MATERIAL SUPPLIED>
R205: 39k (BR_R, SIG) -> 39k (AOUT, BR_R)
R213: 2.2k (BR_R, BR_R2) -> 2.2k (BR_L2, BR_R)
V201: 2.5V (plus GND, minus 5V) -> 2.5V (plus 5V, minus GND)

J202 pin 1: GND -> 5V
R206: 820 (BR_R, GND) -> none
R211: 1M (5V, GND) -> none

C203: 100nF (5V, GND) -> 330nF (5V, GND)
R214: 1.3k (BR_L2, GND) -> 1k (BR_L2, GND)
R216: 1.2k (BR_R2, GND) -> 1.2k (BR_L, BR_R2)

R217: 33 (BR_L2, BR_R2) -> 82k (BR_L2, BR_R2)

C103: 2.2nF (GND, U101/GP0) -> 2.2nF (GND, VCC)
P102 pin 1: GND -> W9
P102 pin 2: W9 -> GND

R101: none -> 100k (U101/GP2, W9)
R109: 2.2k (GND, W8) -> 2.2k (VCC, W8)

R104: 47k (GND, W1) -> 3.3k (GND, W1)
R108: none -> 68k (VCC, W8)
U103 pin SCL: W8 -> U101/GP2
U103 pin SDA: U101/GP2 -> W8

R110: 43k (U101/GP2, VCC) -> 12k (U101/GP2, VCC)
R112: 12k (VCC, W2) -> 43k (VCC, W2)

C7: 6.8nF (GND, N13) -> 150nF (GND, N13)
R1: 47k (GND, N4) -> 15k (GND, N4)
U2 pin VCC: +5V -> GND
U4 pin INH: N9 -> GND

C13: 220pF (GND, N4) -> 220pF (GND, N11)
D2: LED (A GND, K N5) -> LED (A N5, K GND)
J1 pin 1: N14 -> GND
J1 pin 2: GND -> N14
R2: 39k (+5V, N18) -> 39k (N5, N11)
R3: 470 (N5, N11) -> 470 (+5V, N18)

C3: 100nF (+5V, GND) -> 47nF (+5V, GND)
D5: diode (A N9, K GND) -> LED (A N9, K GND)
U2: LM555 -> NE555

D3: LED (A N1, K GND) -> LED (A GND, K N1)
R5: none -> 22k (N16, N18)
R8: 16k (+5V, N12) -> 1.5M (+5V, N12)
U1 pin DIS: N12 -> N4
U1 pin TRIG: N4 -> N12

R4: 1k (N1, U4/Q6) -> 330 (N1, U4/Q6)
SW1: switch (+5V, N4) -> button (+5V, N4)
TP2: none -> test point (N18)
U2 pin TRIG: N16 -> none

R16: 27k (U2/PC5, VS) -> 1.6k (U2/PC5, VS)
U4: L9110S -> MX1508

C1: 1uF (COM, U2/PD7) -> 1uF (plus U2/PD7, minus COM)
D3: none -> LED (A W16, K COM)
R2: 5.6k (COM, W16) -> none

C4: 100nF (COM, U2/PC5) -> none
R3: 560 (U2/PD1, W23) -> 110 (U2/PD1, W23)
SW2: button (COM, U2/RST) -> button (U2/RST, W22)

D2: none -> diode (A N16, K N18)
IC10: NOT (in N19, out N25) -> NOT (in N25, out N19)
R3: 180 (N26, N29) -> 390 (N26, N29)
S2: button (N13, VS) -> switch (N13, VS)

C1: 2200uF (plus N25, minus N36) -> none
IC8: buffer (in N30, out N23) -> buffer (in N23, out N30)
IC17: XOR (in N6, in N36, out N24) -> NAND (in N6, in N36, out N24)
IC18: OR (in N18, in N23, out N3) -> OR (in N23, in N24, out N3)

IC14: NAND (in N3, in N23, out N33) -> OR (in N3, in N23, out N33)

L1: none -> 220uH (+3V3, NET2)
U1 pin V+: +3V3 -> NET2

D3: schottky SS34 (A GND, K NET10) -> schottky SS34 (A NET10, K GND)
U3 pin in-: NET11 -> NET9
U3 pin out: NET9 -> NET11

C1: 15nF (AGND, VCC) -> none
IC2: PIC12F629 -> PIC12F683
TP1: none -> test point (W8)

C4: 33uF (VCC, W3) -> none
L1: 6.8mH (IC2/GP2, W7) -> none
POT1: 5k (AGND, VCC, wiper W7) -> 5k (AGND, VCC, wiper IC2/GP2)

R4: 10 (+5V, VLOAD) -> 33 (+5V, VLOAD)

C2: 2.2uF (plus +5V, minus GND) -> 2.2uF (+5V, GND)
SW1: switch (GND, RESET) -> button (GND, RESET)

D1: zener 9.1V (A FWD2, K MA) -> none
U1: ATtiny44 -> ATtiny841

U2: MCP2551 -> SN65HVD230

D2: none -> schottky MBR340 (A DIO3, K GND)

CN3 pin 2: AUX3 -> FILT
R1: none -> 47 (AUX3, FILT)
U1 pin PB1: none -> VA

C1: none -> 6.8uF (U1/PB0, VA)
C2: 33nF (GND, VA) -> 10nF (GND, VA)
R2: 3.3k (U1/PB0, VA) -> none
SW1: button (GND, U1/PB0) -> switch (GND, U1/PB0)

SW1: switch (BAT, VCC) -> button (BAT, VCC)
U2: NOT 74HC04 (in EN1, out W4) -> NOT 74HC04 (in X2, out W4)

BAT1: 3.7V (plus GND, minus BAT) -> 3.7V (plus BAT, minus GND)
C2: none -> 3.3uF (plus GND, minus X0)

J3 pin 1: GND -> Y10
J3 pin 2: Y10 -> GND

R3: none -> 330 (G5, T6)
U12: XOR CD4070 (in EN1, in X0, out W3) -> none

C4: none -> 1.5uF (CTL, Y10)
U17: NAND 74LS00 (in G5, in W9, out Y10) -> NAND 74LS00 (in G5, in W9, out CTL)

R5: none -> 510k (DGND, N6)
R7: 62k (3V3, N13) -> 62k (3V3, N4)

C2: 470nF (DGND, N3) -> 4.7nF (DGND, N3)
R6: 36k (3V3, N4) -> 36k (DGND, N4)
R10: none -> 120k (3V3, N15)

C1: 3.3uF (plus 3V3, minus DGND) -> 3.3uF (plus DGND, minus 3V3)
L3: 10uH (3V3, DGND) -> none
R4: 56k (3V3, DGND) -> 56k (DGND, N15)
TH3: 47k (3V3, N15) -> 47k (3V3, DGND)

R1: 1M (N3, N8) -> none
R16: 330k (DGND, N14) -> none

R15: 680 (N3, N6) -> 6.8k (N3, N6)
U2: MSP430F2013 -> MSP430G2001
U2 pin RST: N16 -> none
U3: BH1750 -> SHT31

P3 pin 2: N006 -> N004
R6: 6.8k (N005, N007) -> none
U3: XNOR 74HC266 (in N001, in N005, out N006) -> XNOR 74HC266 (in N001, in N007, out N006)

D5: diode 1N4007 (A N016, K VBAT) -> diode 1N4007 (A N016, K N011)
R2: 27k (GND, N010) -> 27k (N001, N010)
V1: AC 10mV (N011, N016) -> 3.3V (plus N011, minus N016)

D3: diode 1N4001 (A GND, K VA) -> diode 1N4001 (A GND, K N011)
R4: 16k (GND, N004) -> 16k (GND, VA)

TASK DETAILS> Extract every record. Keep wording exact.

EXPECTED OUTPUT>
R205: 39k (BR_R, SIG) -> 39k (AOUT, BR_R)
R213: 2.2k (BR_R, BR_R2) -> 2.2k (BR_L2, BR_R)
V201: 2.5V (plus GND, minus 5V) -> 2.5V (plus 5V, minus GND)

J202 pin 1: GND -> 5V
R206: 820 (BR_R, GND) -> none
R211: 1M (5V, GND) -> none

C203: 100nF (5V, GND) -> 330nF (5V, GND)
R214: 1.3k (BR_L2, GND) -> 1k (BR_L2, GND)
R216: 1.2k (BR_R2, GND) -> 1.2k (BR_L, BR_R2)

R217: 33 (BR_L2, BR_R2) -> 82k (BR_L2, BR_R2)

C103: 2.2nF (GND, U101/GP0) -> 2.2nF (GND, VCC)
P102 pin 1: GND -> W9
P102 pin 2: W9 -> GND

R101: none -> 100k (U101/GP2, W9)
R109: 2.2k (GND, W8) -> 2.2k (VCC, W8)

R104: 47k (GND, W1) -> 3.3k (GND, W1)
R108: none -> 68k (VCC, W8)
U103 pin SCL: W8 -> U101/GP2
U103 pin SDA: U101/GP2 -> W8

R110: 43k (U101/GP2, VCC) -> 12k (U101/GP2, VCC)
R112: 12k (VCC, W2) -> 43k (VCC, W2)

C7: 6.8nF (GND, N13) -> 150nF (GND, N13)
R1: 47k (GND, N4) -> 15k (GND, N4)
U2 pin VCC: +5V -> GND
U4 pin INH: N9 -> GND

C13: 220pF (GND, N4) -> 220pF (GND, N11)
D2: LED (A GND, K N5) -> LED (A N5, K GND)
J1 pin 1: N14 -> GND
J1 pin 2: GND -> N14
R2: 39k (+5V, N18) -> 39k (N5, N11)
R3: 470 (N5, N11) -> 470 (+5V, N18)

C3: 100nF (+5V, GND) -> 47nF (+5V, GND)
D5: diode (A N9, K GND) -> LED (A N9, K GND)
U2: LM555 -> NE555

D3: LED (A N1, K GND) -> LED (A GND, K N1)
R5: none -> 22k (N16, N18)
R8: 16k (+5V, N12) -> 1.5M (+5V, N12)
U1 pin DIS: N12 -> N4
U1 pin TRIG: N4 -> N12

R4: 1k (N1, U4/Q6) -> 330 (N1, U4/Q6)
SW1: switch (+5V, N4) -> button (+5V, N4)
TP2: none -> test point (N18)
U2 pin TRIG: N16 -> none

R16: 27k (U2/PC5, VS) -> 1.6k (U2/PC5, VS)
U4: L9110S -> MX1508

C1: 1uF (COM, U2/PD7) -> 1uF (plus U2/PD7, minus COM)
D3: none -> LED (A W16, K COM)
R2: 5.6k (COM, W16) -> none

C4: 100nF (COM, U2/PC5) -> none
R3: 560 (U2/PD1, W23) -> 110 (U2/PD1, W23)
SW2: button (COM, U2/RST) -> button (U2/RST, W22)

D2: none -> diode (A N16, K N18)
IC10: NOT (in N19, out N25) -> NOT (in N25, out N19)
R3: 180 (N26, N29) -> 390 (N26, N29)
S2: button (N13, VS) -> switch (N13, VS)

C1: 2200uF (plus N25, minus N36) -> none
IC8: buffer (in N30, out N23) -> buffer (in N23, out N30)
IC17: XOR (in N6, in N36, out N24) -> NAND (in N6, in N36, out N24)
IC18: OR (in N18, in N23, out N3) -> OR (in N23, in N24, out N3)

IC14: NAND (in N3, in N23, out N33) -> OR (in N3, in N23, out N33)

L1: none -> 220uH (+3V3, NET2)
U1 pin V+: +3V3 -> NET2

D3: schottky SS34 (A GND, K NET10) -> schottky SS34 (A NET10, K GND)
U3 pin in-: NET11 -> NET9
U3 pin out: NET9 -> NET11

C1: 15nF (AGND, VCC) -> none
IC2: PIC12F629 -> PIC12F683
TP1: none -> test point (W8)

C4: 33uF (VCC, W3) -> none
L1: 6.8mH (IC2/GP2, W7) -> none
POT1: 5k (AGND, VCC, wiper W7) -> 5k (AGND, VCC, wiper IC2/GP2)

R4: 10 (+5V, VLOAD) -> 33 (+5V, VLOAD)

C2: 2.2uF (plus +5V, minus GND) -> 2.2uF (+5V, GND)
SW1: switch (GND, RESET) -> button (GND, RESET)

D1: zener 9.1V (A FWD2, K MA) -> none
U1: ATtiny44 -> ATtiny841

U2: MCP2551 -> SN65HVD230

D2: none -> schottky MBR340 (A DIO3, K GND)

CN3 pin 2: AUX3 -> FILT
R1: none -> 47 (AUX3, FILT)
U1 pin PB1: none -> VA

C1: none -> 6.8uF (U1/PB0, VA)
C2: 33nF (GND, VA) -> 10nF (GND, VA)
R2: 3.3k (U1/PB0, VA) -> none
SW1: button (GND, U1/PB0) -> switch (GND, U1/PB0)

SW1: switch (BAT, VCC) -> button (BAT, VCC)
U2: NOT 74HC04 (in EN1, out W4) -> NOT 74HC04 (in X2, out W4)

BAT1: 3.7V (plus GND, minus BAT) -> 3.7V (plus BAT, minus GND)
C2: none -> 3.3uF (plus GND, minus X0)

J3 pin 1: GND -> Y10
J3 pin 2: Y10 -> GND

R3: none -> 330 (G5, T6)
U12: XOR CD4070 (in EN1, in X0, out W3) -> none

C4: none -> 1.5uF (CTL, Y10)
U17: NAND 74LS00 (in G5, in W9, out Y10) -> NAND 74LS00 (in G5, in W9, out CTL)

R5: none -> 510k (DGND, N6)
R7: 62k (3V3, N13) -> 62k (3V3, N4)

C2: 470nF (DGND, N3) -> 4.7nF (DGND, N3)
R6: 36k (3V3, N4) -> 36k (DGND, N4)
R10: none -> 120k (3V3, N15)

C1: 3.3uF (plus 3V3, minus DGND) -> 3.3uF (plus DGND, minus 3V3)
L3: 10uH (3V3, DGND) -> none
R4: 56k (3V3, DGND) -> 56k (DGND, N15)
TH3: 47k (3V3, N15) -> 47k (3V3, DGND)

R1: 1M (N3, N8) -> none
R16: 330k (DGND, N14) -> none

R15: 680 (N3, N6) -> 6.8k (N3, N6)
U2: MSP430F2013 -> MSP430G2001
U2 pin RST: N16 -> none
U3: BH1750 -> SHT31

P3 pin 2: N006 -> N004
R6: 6.8k (N005, N007) -> none
U3: XNOR 74HC266 (in N001, in N005, out N006) -> XNOR 74HC266 (in N001, in N007, out N006)

D5: diode 1N4007 (A N016, K VBAT) -> diode 1N4007 (A N016, K N011)
R2: 27k (GND, N010) -> 27k (N001, N010)
V1: AC 10mV (N011, N016) -> 3.3V (plus N011, minus N016)

D3: diode 1N4001 (A GND, K VA) -> diode 1N4001 (A GND, K N011)
R4: 16k (GND, N004) -> 16k (GND, VA)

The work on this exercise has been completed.